> [Listing]
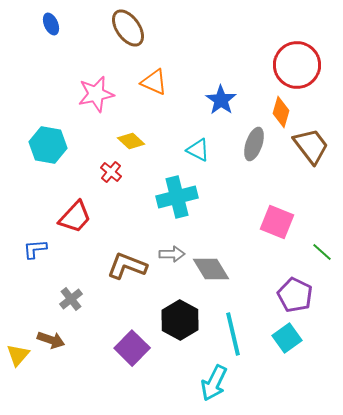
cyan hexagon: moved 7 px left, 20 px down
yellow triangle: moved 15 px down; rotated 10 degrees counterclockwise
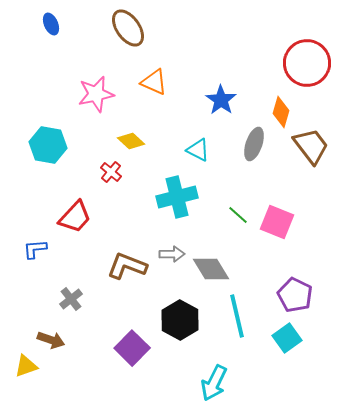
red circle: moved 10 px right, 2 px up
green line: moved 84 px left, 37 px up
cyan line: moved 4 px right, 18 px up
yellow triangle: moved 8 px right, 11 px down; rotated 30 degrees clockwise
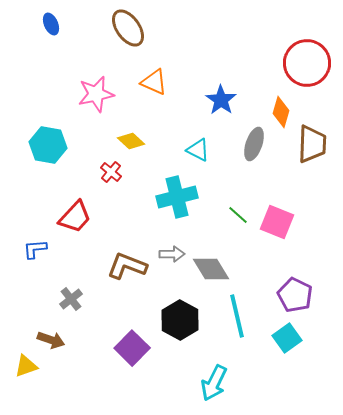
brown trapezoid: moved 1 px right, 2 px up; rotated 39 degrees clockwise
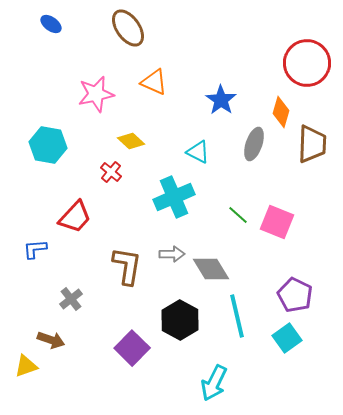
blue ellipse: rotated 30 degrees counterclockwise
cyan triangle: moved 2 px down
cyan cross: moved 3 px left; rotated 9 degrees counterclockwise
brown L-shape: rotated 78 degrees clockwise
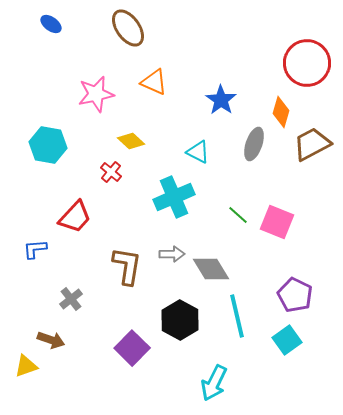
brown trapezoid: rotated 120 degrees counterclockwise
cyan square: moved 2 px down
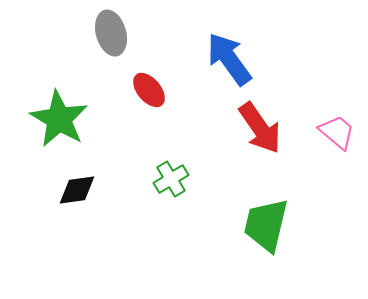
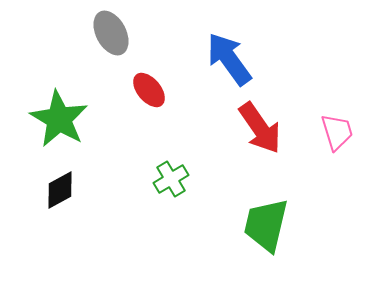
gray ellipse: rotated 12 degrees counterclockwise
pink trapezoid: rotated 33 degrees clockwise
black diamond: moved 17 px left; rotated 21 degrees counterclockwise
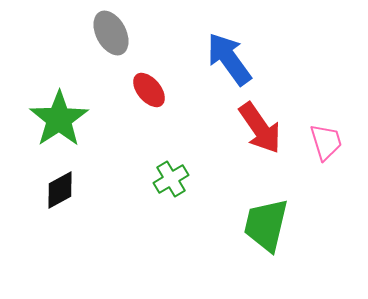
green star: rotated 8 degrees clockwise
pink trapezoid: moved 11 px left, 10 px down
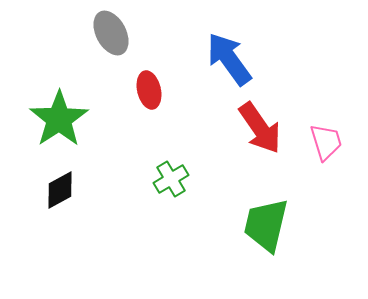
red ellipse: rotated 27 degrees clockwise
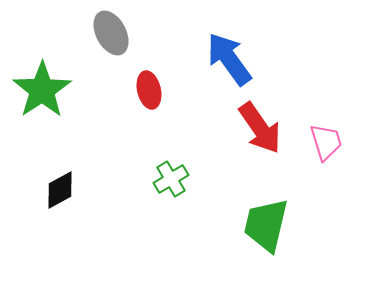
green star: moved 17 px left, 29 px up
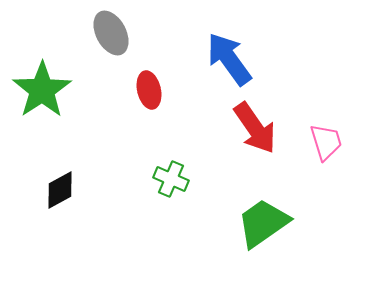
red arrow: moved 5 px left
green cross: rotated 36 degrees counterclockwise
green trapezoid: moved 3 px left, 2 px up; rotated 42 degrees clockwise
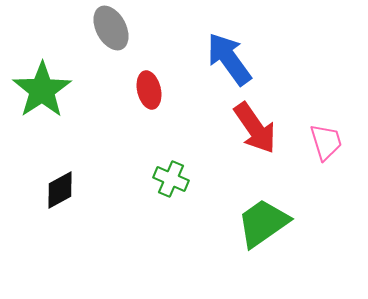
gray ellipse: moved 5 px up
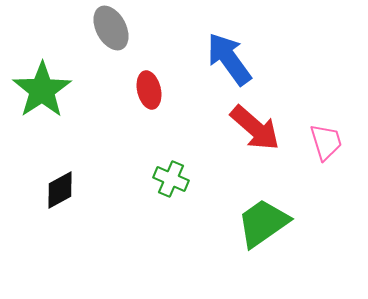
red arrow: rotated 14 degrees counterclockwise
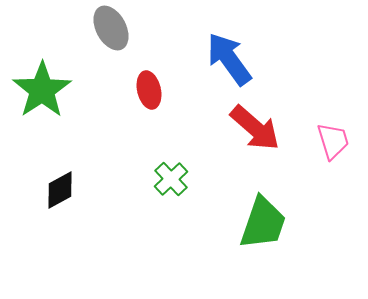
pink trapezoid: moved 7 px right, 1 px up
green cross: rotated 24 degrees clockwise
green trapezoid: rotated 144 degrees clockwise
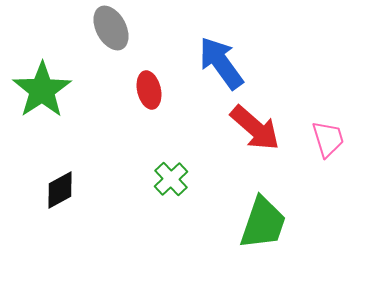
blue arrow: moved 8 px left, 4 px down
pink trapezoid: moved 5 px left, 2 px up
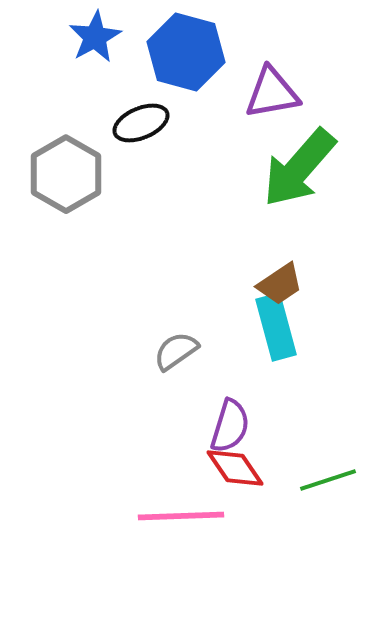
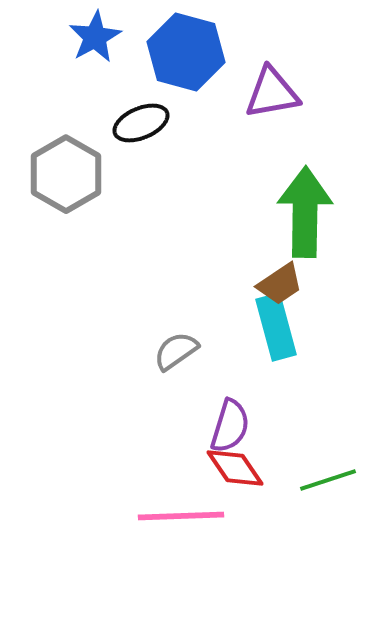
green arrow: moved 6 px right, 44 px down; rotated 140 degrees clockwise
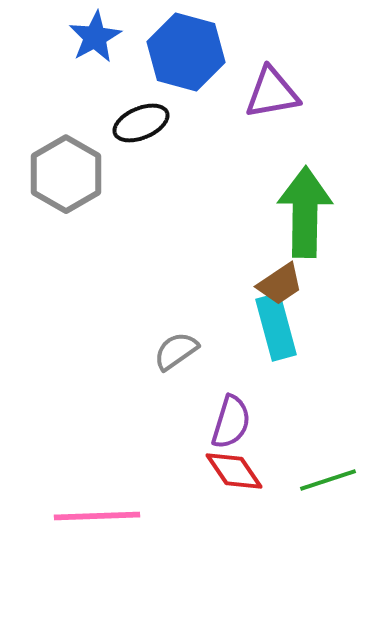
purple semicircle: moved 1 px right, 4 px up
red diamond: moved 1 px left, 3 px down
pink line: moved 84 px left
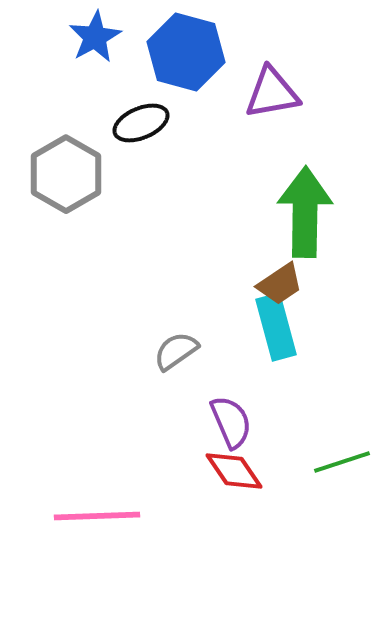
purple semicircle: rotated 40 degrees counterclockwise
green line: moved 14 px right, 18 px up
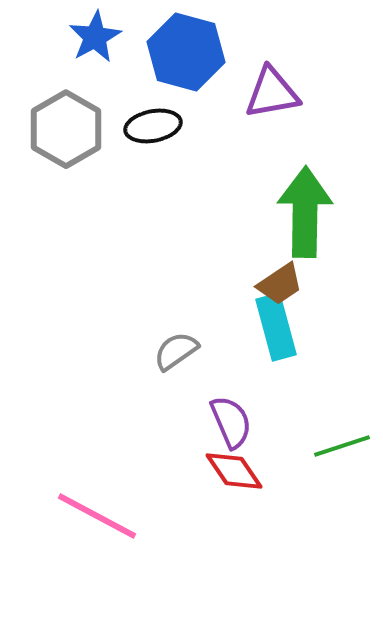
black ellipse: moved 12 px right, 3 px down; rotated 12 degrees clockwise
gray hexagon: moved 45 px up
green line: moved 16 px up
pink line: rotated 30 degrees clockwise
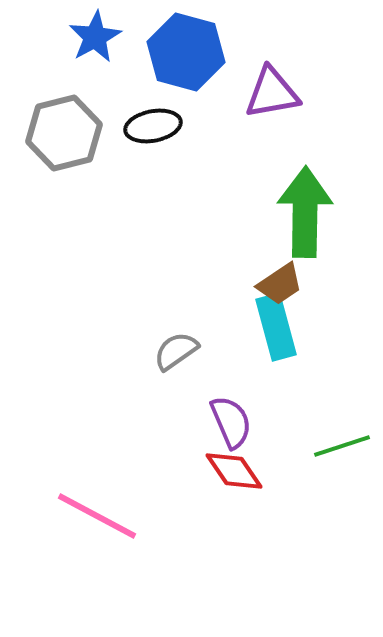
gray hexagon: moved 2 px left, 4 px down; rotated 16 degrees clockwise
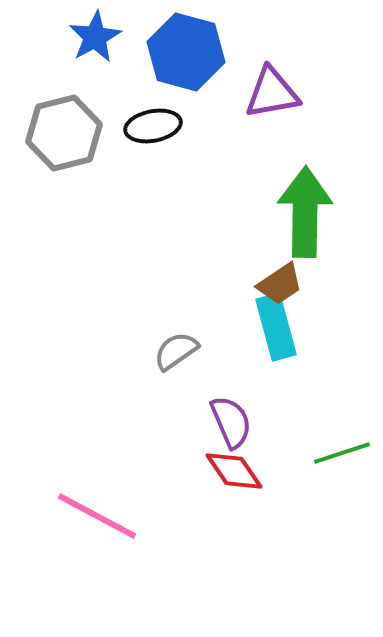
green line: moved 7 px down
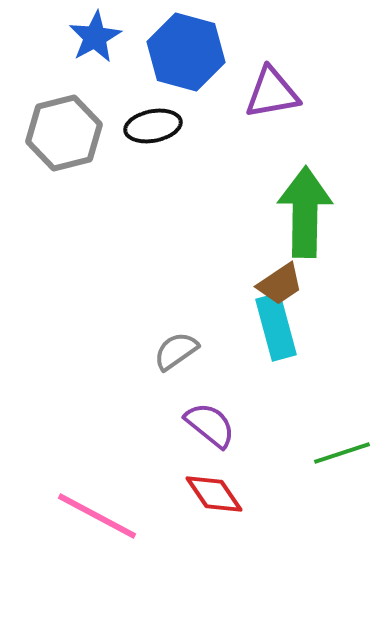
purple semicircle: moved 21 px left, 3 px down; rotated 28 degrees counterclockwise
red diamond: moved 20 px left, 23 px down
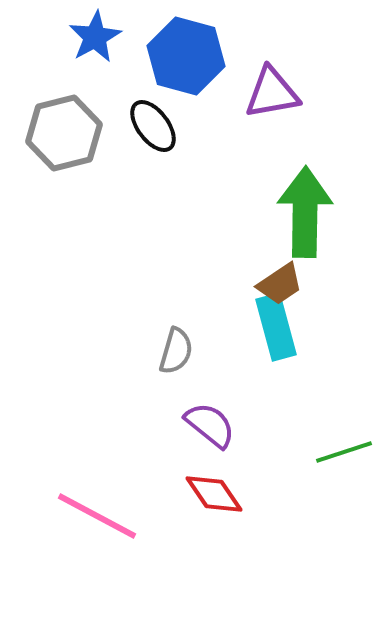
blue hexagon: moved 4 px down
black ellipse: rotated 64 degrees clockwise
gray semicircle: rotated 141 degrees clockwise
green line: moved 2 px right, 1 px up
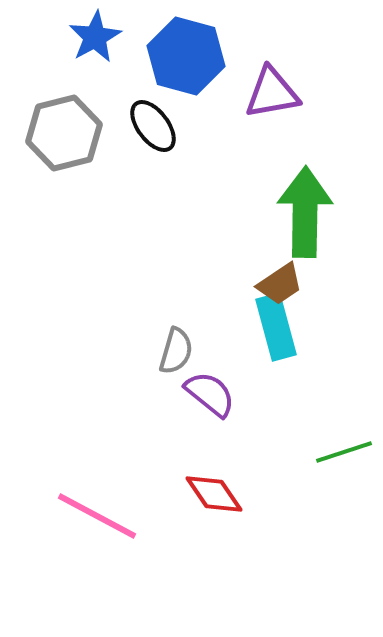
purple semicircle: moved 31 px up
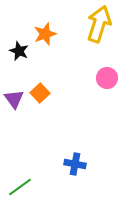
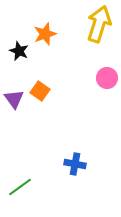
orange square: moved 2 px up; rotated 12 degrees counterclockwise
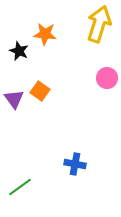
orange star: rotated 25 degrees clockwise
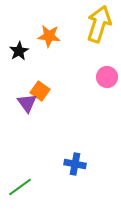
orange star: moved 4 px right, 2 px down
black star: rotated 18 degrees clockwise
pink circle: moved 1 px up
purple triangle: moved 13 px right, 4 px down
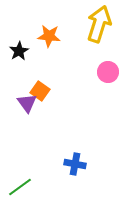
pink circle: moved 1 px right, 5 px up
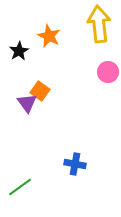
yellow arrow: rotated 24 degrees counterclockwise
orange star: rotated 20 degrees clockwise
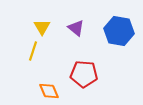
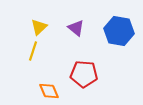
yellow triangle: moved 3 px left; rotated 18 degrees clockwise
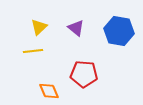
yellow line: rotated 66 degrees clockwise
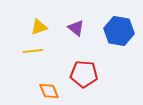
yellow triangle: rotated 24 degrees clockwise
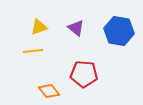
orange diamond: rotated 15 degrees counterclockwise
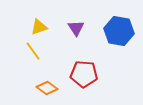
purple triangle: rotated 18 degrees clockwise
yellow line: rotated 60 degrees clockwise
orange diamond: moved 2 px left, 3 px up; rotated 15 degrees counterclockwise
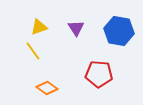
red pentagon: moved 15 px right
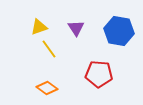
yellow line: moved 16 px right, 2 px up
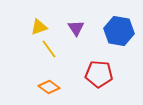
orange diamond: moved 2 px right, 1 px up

> [Brief]
Could you rewrite the whole listing above with every "counterclockwise" swapped for "anticlockwise", changing nothing else and omitting the picture lines?

> [Problem solution]
cyan hexagon: moved 7 px left, 20 px down
yellow triangle: moved 15 px down; rotated 10 degrees anticlockwise
red circle: moved 10 px right, 2 px up
green line: moved 84 px left, 37 px up
cyan line: moved 4 px right, 18 px up
yellow triangle: moved 8 px right, 11 px down; rotated 30 degrees clockwise
brown trapezoid: moved 1 px right, 2 px up; rotated 39 degrees clockwise
blue ellipse: rotated 30 degrees anticlockwise
cyan triangle: moved 2 px down
cyan cross: moved 3 px left; rotated 9 degrees anticlockwise
brown L-shape: rotated 78 degrees clockwise
brown trapezoid: rotated 120 degrees anticlockwise
cyan square: moved 2 px down
gray ellipse: rotated 12 degrees anticlockwise
pink trapezoid: rotated 33 degrees clockwise
black diamond: moved 17 px left; rotated 21 degrees anticlockwise
green star: rotated 8 degrees clockwise
pink trapezoid: moved 11 px left, 10 px down
red ellipse: rotated 27 degrees clockwise
green star: moved 17 px left, 29 px up
red arrow: moved 5 px left
green cross: rotated 36 degrees anticlockwise
green trapezoid: moved 3 px left, 2 px up; rotated 42 degrees clockwise
gray ellipse: moved 5 px up
red arrow: rotated 14 degrees anticlockwise
pink trapezoid: moved 7 px right, 1 px up
green cross: rotated 24 degrees clockwise
green trapezoid: rotated 144 degrees clockwise
blue arrow: moved 8 px left, 4 px down
pink trapezoid: moved 5 px left, 2 px up
green arrow: moved 6 px right, 44 px down; rotated 140 degrees clockwise
purple semicircle: moved 1 px right, 4 px up
red diamond: moved 1 px left, 3 px down
pink line: moved 84 px left
purple semicircle: rotated 40 degrees anticlockwise
green line: moved 14 px right, 18 px up
black ellipse: moved 12 px right, 3 px down; rotated 12 degrees clockwise
gray hexagon: moved 45 px up
green line: moved 16 px up
pink line: rotated 30 degrees clockwise
gray hexagon: moved 2 px left, 4 px down; rotated 16 degrees clockwise
green line: moved 7 px down
purple semicircle: moved 21 px left, 3 px down; rotated 28 degrees anticlockwise
red diamond: moved 20 px left, 23 px down
blue hexagon: moved 4 px down
black ellipse: rotated 64 degrees clockwise
gray semicircle: rotated 141 degrees clockwise
green line: moved 2 px right, 1 px up
purple semicircle: moved 31 px up
orange square: moved 2 px up; rotated 12 degrees anticlockwise
orange star: rotated 25 degrees clockwise
orange star: moved 4 px right, 2 px down
black star: rotated 18 degrees clockwise
pink circle: moved 1 px up
purple triangle: moved 13 px right, 4 px down
pink circle: moved 1 px right, 5 px up
yellow arrow: rotated 24 degrees anticlockwise
orange star: rotated 20 degrees clockwise
yellow triangle: moved 3 px left; rotated 18 degrees clockwise
yellow line: rotated 66 degrees clockwise
yellow triangle: rotated 24 degrees clockwise
orange diamond: rotated 15 degrees anticlockwise
purple triangle: rotated 18 degrees clockwise
yellow line: rotated 60 degrees clockwise
orange diamond: moved 2 px left, 3 px up; rotated 15 degrees anticlockwise
red pentagon: moved 15 px right
yellow line: moved 16 px right, 2 px up
orange diamond: moved 2 px right, 1 px up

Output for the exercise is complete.